> **GOAL OF THE EXERCISE**
Once the line with "PIXELS2 pin DIN: D4 -> RX" is found in the entries below, repeat that line and every one after it exactly, ending at the last.
***** DATA TO USE *****
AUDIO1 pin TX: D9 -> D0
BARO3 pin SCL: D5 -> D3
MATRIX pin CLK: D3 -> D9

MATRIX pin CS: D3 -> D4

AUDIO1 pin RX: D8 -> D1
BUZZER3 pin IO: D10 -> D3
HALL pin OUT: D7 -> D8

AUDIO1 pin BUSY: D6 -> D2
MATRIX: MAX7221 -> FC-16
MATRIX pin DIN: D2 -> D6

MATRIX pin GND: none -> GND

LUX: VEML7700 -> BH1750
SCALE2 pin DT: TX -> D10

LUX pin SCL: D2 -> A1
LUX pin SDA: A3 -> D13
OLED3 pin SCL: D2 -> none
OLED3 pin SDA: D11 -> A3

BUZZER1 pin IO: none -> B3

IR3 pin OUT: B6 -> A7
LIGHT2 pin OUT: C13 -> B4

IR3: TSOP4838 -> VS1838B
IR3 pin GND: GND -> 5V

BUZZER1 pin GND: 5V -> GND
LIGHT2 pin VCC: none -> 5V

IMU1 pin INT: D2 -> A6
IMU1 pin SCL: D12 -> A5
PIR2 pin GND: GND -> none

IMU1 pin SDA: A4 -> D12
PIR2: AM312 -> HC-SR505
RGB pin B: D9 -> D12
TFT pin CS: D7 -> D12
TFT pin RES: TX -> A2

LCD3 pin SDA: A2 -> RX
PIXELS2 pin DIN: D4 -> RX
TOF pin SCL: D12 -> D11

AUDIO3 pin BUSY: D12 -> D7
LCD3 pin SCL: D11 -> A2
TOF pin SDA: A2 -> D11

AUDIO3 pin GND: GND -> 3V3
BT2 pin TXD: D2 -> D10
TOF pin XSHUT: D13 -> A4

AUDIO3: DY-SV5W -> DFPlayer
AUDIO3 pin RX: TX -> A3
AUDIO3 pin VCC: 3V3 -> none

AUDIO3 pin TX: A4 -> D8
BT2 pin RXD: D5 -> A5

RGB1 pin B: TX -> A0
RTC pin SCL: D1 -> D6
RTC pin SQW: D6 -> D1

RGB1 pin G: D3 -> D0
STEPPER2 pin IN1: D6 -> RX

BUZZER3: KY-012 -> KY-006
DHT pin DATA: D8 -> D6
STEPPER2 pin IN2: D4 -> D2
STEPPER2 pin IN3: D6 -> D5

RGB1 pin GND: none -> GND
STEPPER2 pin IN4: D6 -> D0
*****
> **WRITTEN SOLUTION**
PIXELS2 pin DIN: D4 -> RX
TOF pin SCL: D12 -> D11

AUDIO3 pin BUSY: D12 -> D7
LCD3 pin SCL: D11 -> A2
TOF pin SDA: A2 -> D11

AUDIO3 pin GND: GND -> 3V3
BT2 pin TXD: D2 -> D10
TOF pin XSHUT: D13 -> A4

AUDIO3: DY-SV5W -> DFPlayer
AUDIO3 pin RX: TX -> A3
AUDIO3 pin VCC: 3V3 -> none

AUDIO3 pin TX: A4 -> D8
BT2 pin RXD: D5 -> A5

RGB1 pin B: TX -> A0
RTC pin SCL: D1 -> D6
RTC pin SQW: D6 -> D1

RGB1 pin G: D3 -> D0
STEPPER2 pin IN1: D6 -> RX

BUZZER3: KY-012 -> KY-006
DHT pin DATA: D8 -> D6
STEPPER2 pin IN2: D4 -> D2
STEPPER2 pin IN3: D6 -> D5

RGB1 pin GND: none -> GND
STEPPER2 pin IN4: D6 -> D0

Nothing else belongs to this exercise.